Give back the records below exactly, every one, with no pictures.

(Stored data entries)

⁂

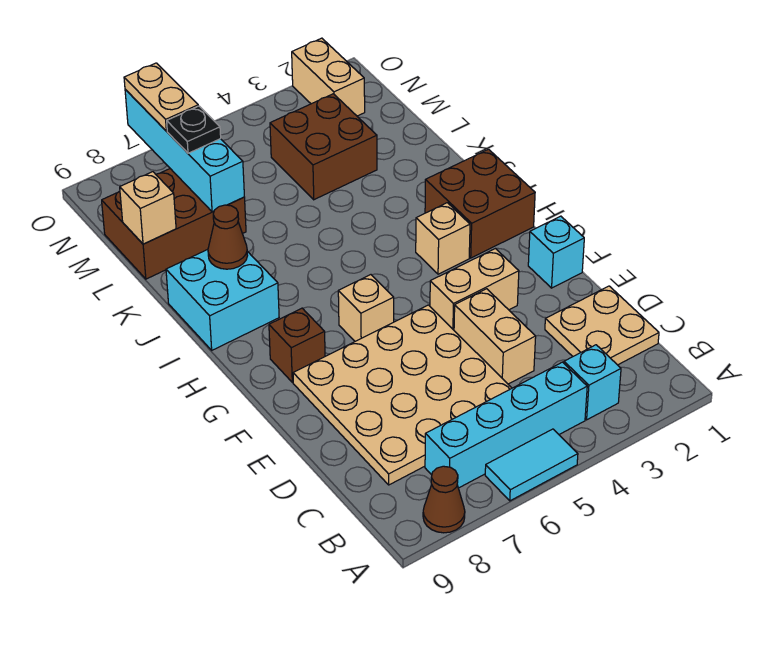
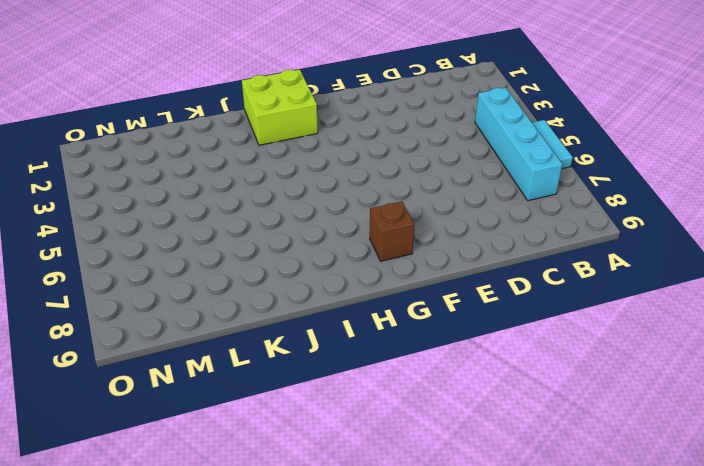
lime 2x2 brick [242,70,318,145] -> brown 2x2 brick [425,149,535,258]
none -> brown 1x1 cone [423,466,465,533]
none -> cyan 1x1 brick [564,345,621,420]
none -> tan 2x2 plate [545,286,659,365]

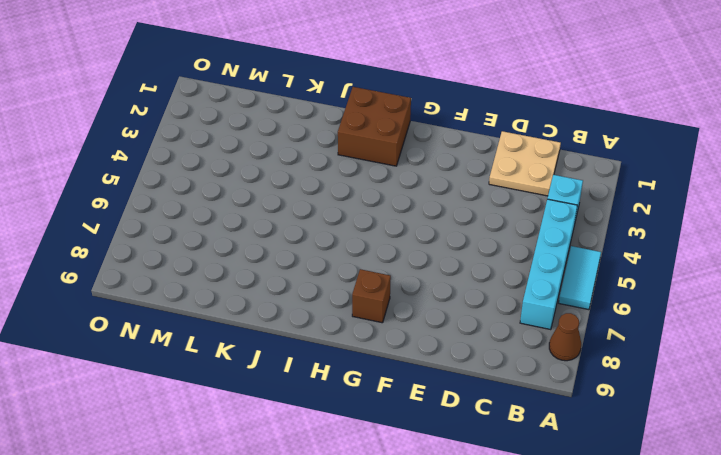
none -> tan 4x4 plate [293,305,512,485]
none -> tan 1x2 brick [454,289,536,384]
none -> cyan 1x1 brick [528,216,584,288]

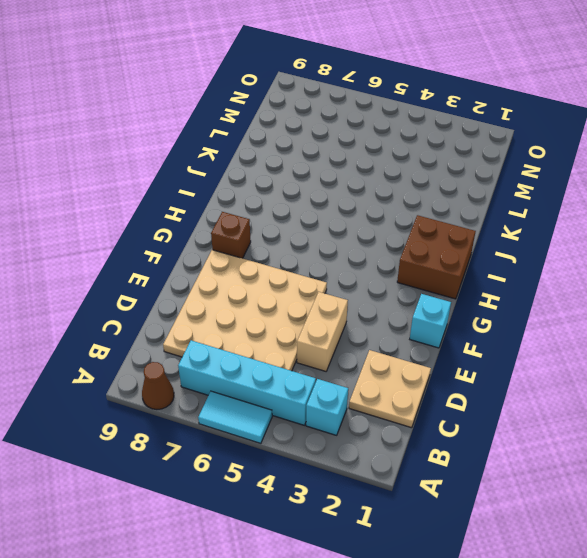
none -> tan 1x2 brick [430,249,519,330]
none -> tan 1x1 brick [338,275,394,341]
none -> tan 1x1 brick [416,203,470,274]

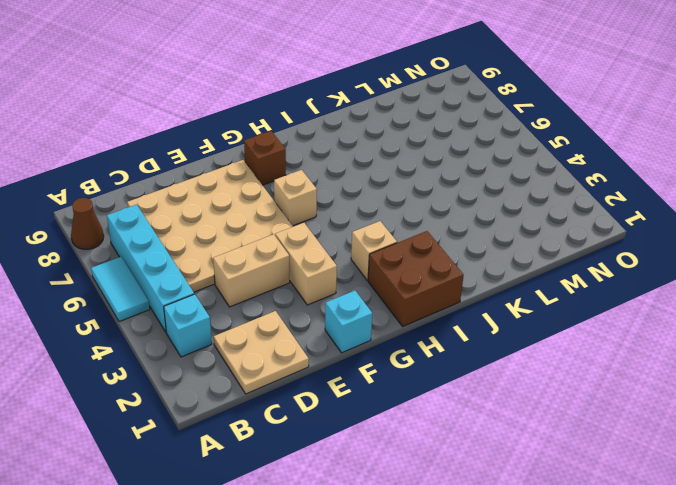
none -> cyan 2x2 brick [166,249,279,350]
none -> brown 2x2 brick [270,94,377,200]
none -> brown 2x3 brick [102,169,246,279]

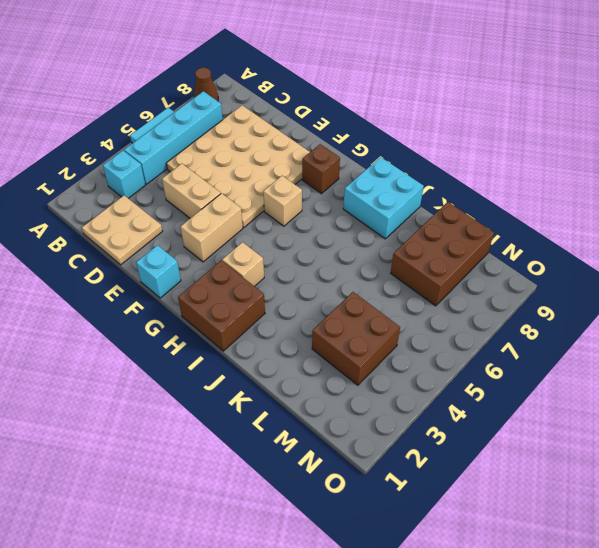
none -> tan 1x2 brick [292,38,365,116]
none -> brown 1x1 cone [208,205,248,269]
none -> cyan 1x4 brick [125,90,244,212]

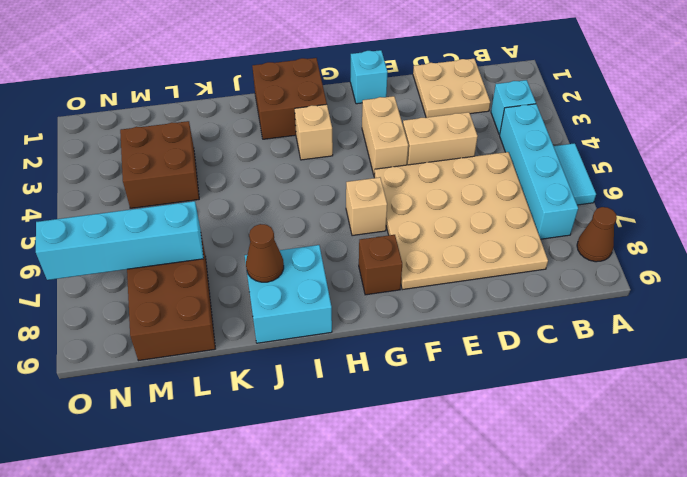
none -> tan 1x2 brick [292,38,365,116]
none -> tan 1x1 brick [120,172,176,244]
none -> black 1x1 plate [167,106,221,153]

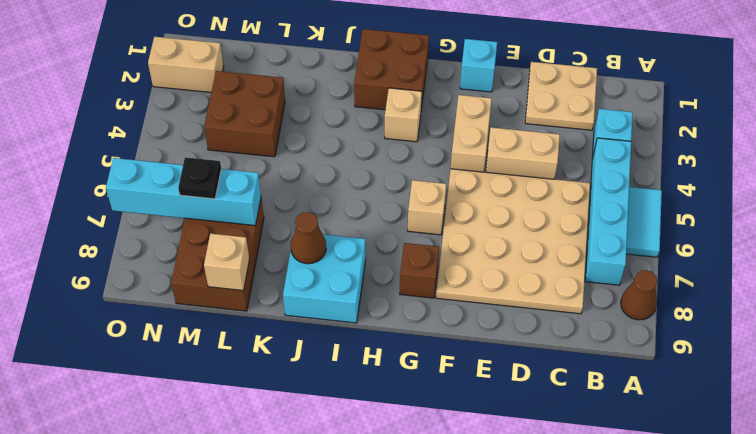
none -> tan 1x2 plate [124,63,198,131]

⁂

→ YOUR RESPONSE:
lime 2x2 brick [242,70,318,145] -> brown 2x2 brick [425,149,535,258]
none -> brown 1x1 cone [423,466,465,533]
none -> cyan 1x1 brick [564,345,621,420]
none -> tan 2x2 plate [545,286,659,365]

none -> tan 4x4 plate [293,305,512,485]
none -> tan 1x2 brick [454,289,536,384]
none -> cyan 1x1 brick [528,216,584,288]

none -> tan 1x2 brick [430,249,519,330]
none -> tan 1x1 brick [338,275,394,341]
none -> tan 1x1 brick [416,203,470,274]

none -> cyan 2x2 brick [166,249,279,350]
none -> brown 2x2 brick [270,94,377,200]
none -> brown 2x3 brick [102,169,246,279]

none -> tan 1x2 brick [292,38,365,116]
none -> brown 1x1 cone [208,205,248,269]
none -> cyan 1x4 brick [125,90,244,212]

none -> tan 1x2 brick [292,38,365,116]
none -> tan 1x1 brick [120,172,176,244]
none -> black 1x1 plate [167,106,221,153]

none -> tan 1x2 plate [124,63,198,131]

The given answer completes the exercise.